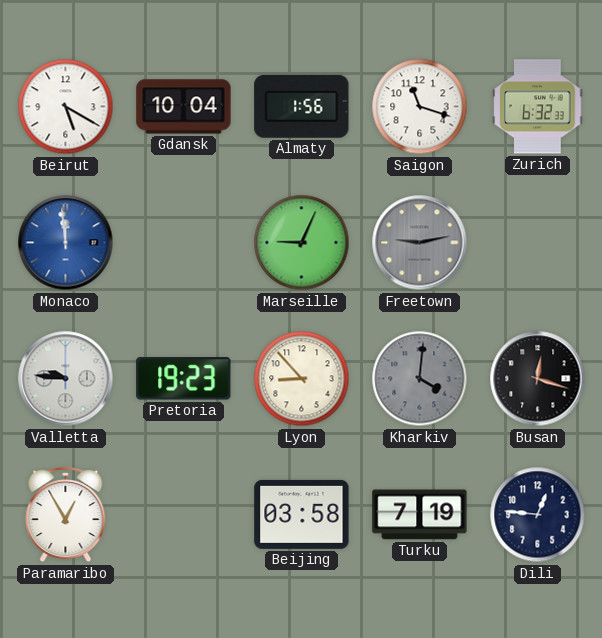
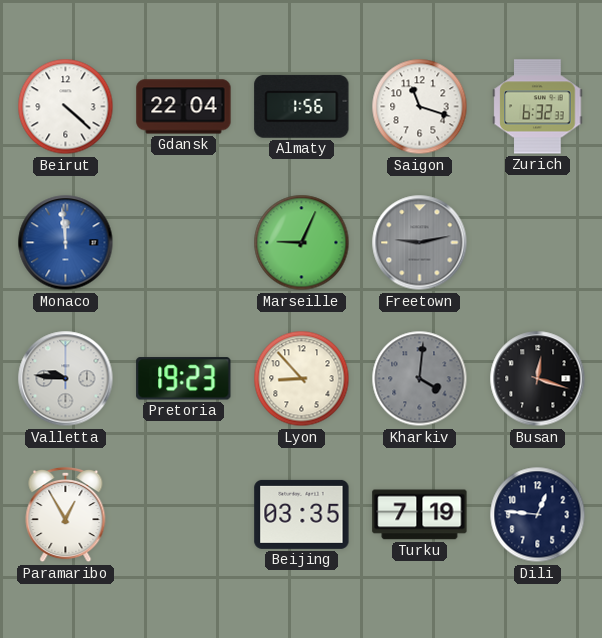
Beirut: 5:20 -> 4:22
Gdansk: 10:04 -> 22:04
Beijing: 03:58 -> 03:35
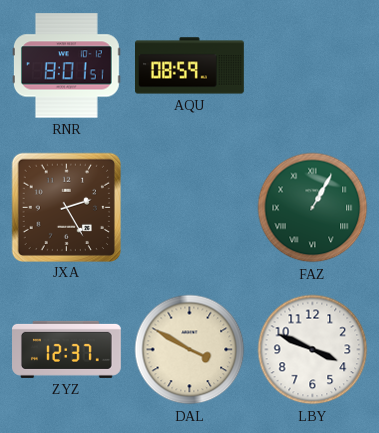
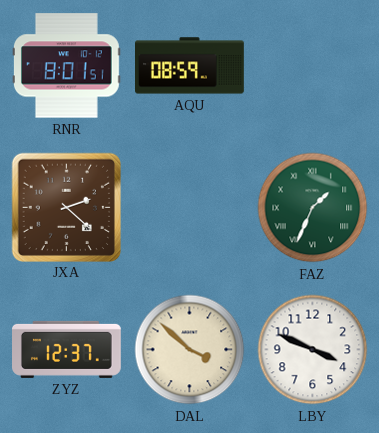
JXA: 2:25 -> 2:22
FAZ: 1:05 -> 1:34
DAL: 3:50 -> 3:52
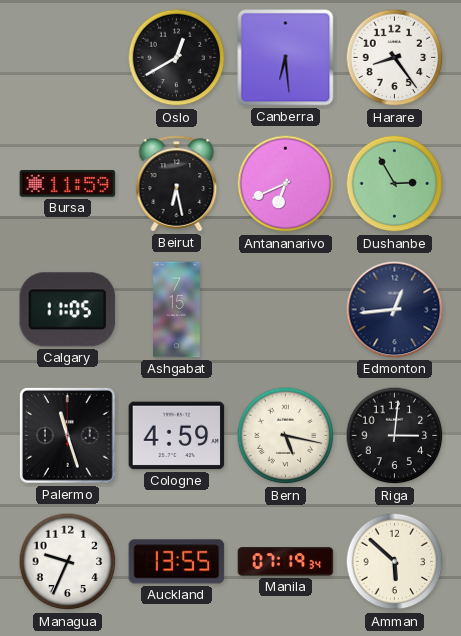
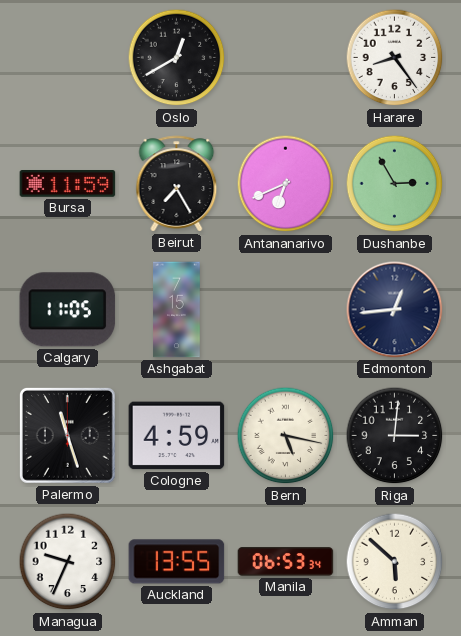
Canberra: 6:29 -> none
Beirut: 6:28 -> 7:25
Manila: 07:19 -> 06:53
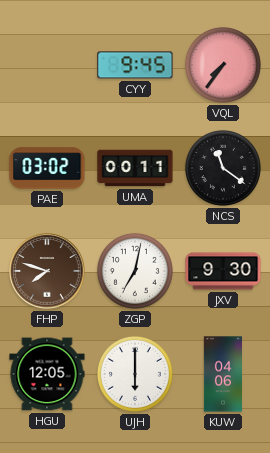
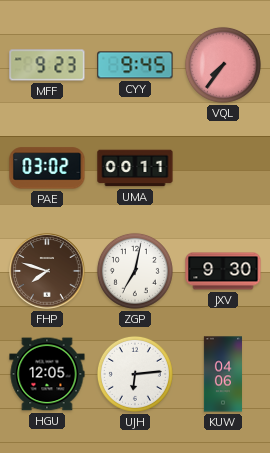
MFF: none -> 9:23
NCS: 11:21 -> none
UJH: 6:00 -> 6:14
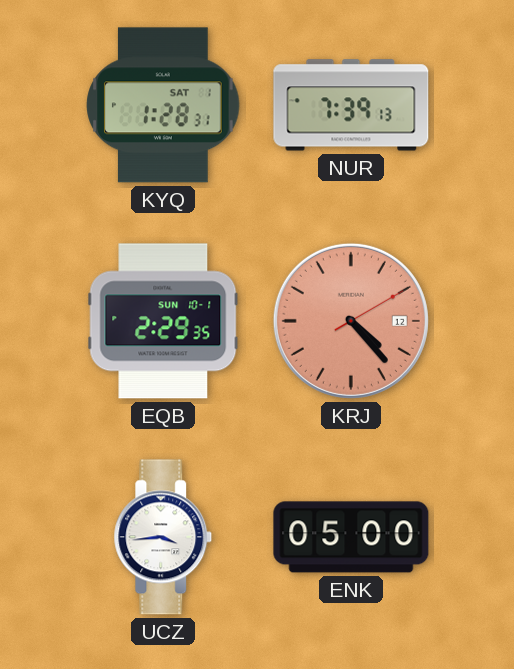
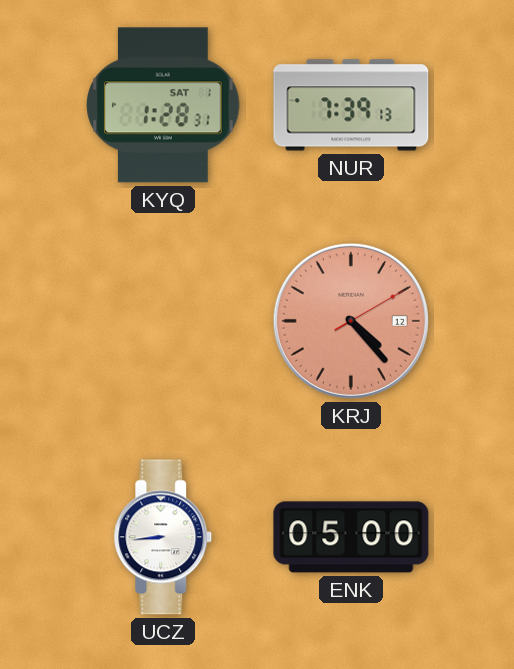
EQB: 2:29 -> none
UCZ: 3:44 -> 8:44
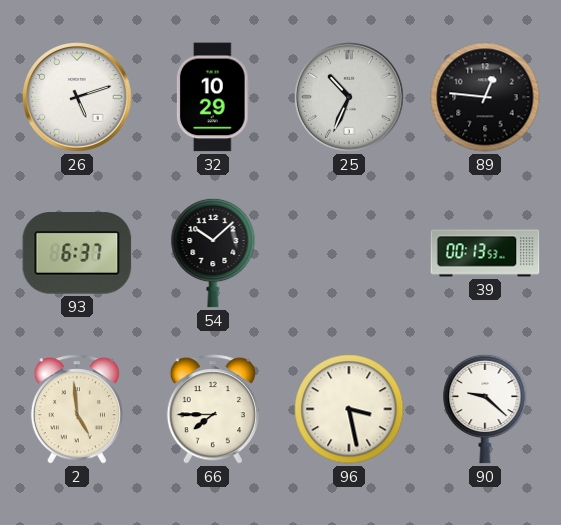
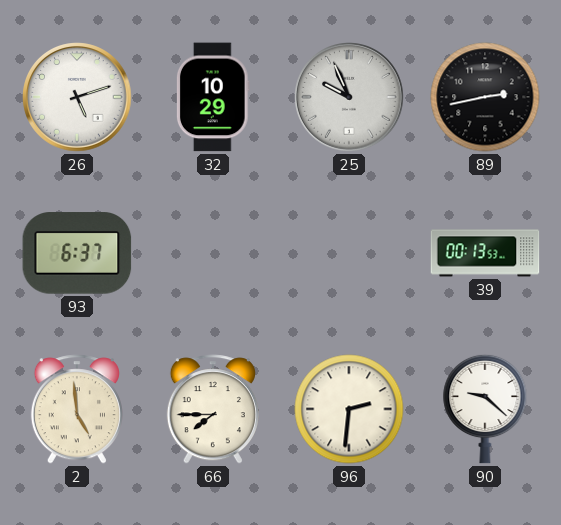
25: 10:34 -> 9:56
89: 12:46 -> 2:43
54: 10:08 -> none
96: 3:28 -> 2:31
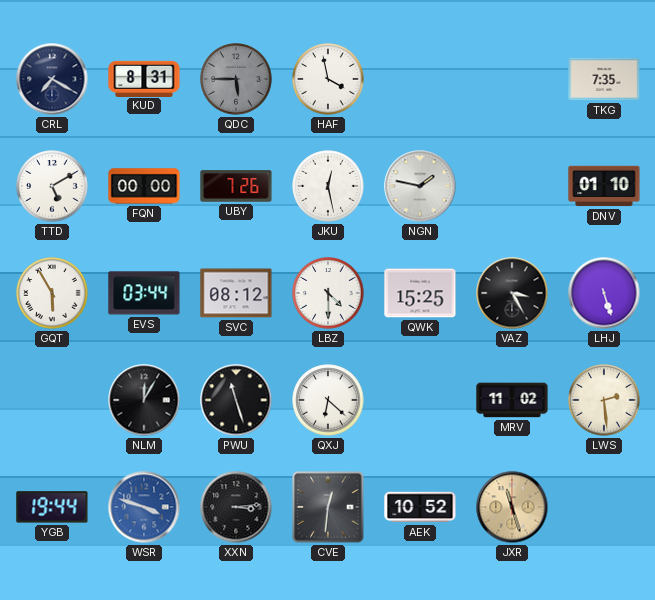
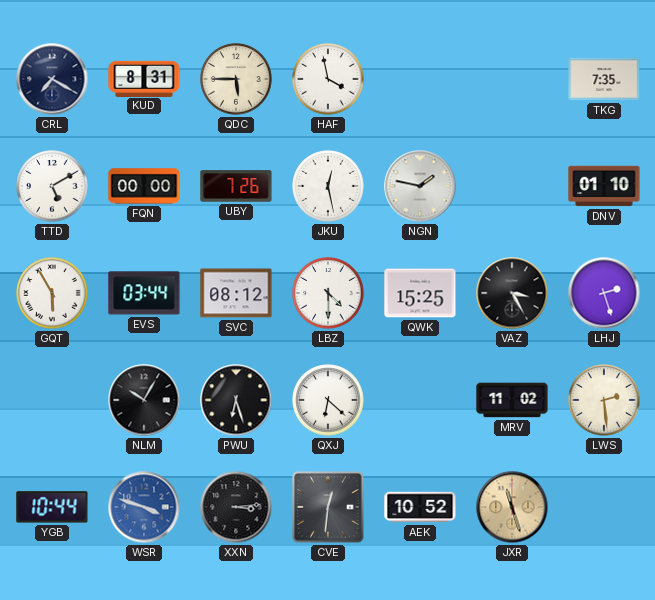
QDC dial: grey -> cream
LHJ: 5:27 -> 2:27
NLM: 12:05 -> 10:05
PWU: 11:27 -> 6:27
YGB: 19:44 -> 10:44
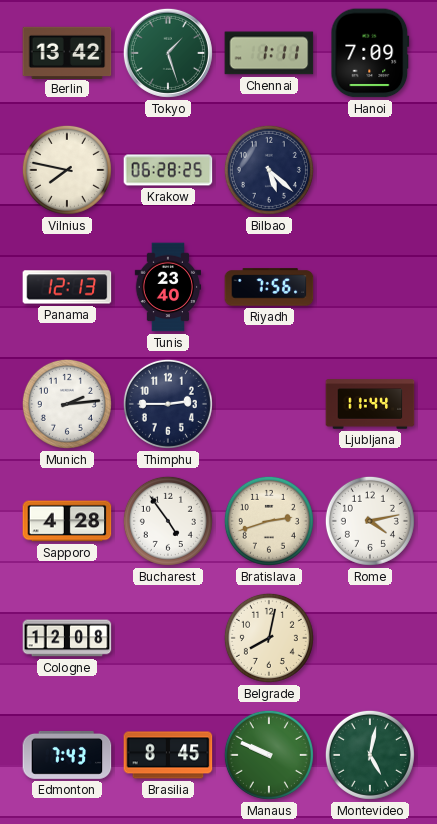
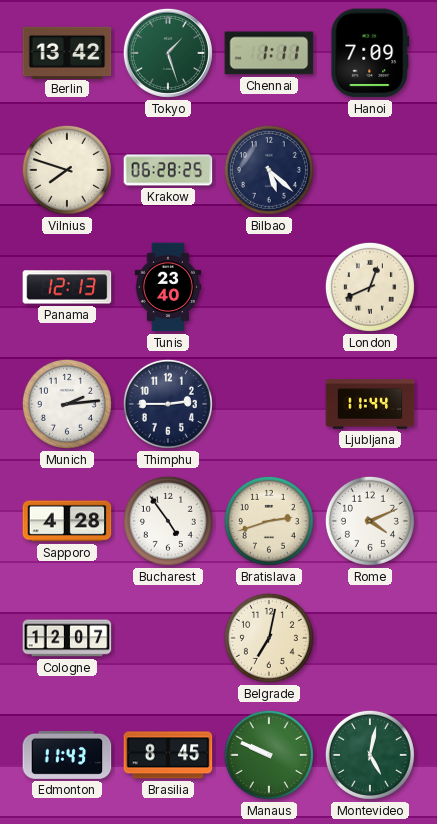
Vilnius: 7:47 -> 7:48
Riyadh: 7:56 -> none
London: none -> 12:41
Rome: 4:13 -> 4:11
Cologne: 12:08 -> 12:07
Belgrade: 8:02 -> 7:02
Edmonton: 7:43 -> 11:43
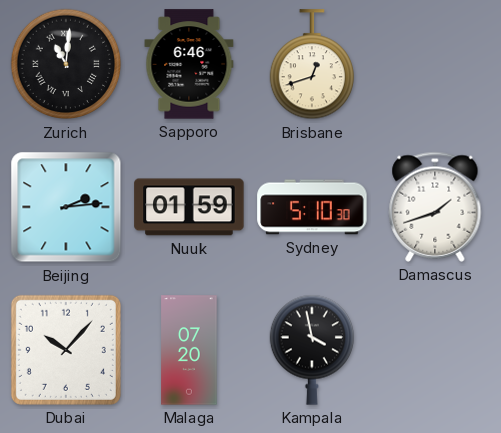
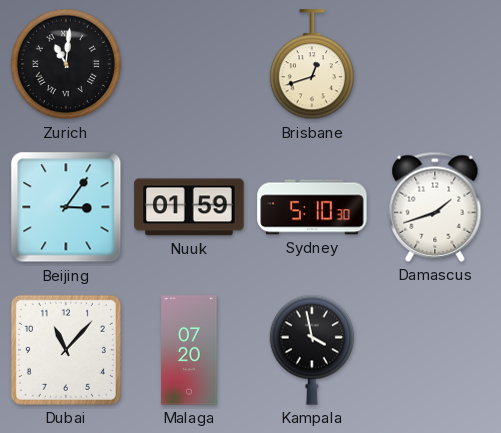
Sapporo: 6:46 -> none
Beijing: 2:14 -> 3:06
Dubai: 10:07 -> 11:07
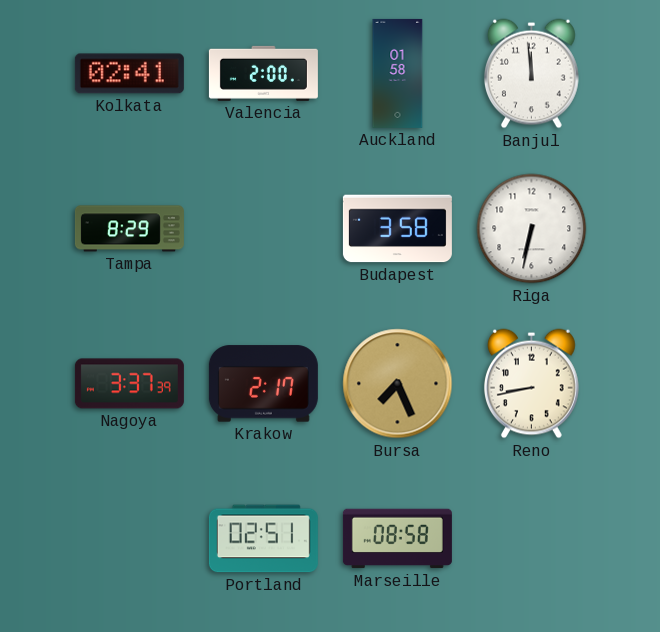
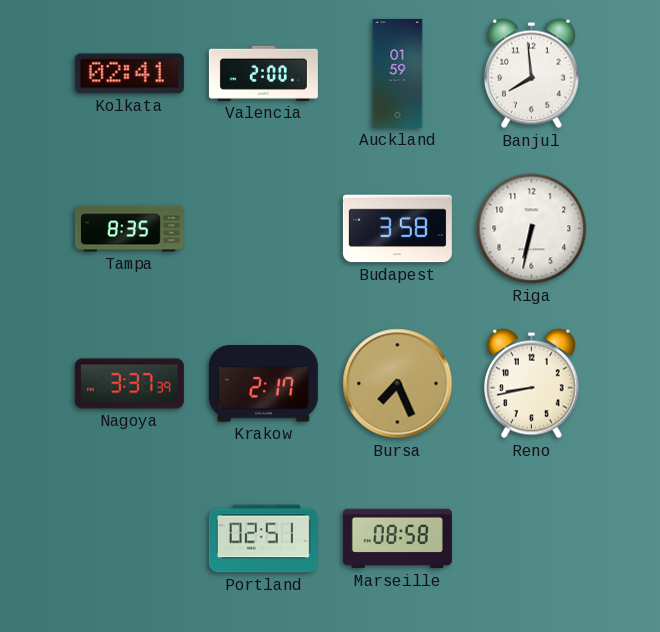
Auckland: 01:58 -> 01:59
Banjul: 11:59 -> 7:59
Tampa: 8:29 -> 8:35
· · · ·
Write out all the data above again, putting "blank" wherever "none" appears and changing nothing else. Leave the pictures out.

Beirut: 5:20 -> 4:22
Gdansk: 10:04 -> 22:04
Beijing: 03:58 -> 03:35
JXA: 2:25 -> 2:22
FAZ: 1:05 -> 1:34
DAL: 3:50 -> 3:52
Canberra: 6:29 -> blank
Beirut: 6:28 -> 7:25
Manila: 07:19 -> 06:53
MFF: blank -> 9:23
NCS: 11:21 -> blank
UJH: 6:00 -> 6:14
EQB: 2:29 -> blank
UCZ: 3:44 -> 8:44
25: 10:34 -> 9:56
89: 12:46 -> 2:43
54: 10:08 -> blank
96: 3:28 -> 2:31
QDC dial: grey -> cream
LHJ: 5:27 -> 2:27
NLM: 12:05 -> 10:05
PWU: 11:27 -> 6:27
YGB: 19:44 -> 10:44
Vilnius: 7:47 -> 7:48
Riyadh: 7:56 -> blank
London: blank -> 12:41
Rome: 4:13 -> 4:11
Cologne: 12:08 -> 12:07
Belgrade: 8:02 -> 7:02
Edmonton: 7:43 -> 11:43
Sapporo: 6:46 -> blank
Beijing: 2:14 -> 3:06
Dubai: 10:07 -> 11:07
Auckland: 01:58 -> 01:59
Banjul: 11:59 -> 7:59
Tampa: 8:29 -> 8:35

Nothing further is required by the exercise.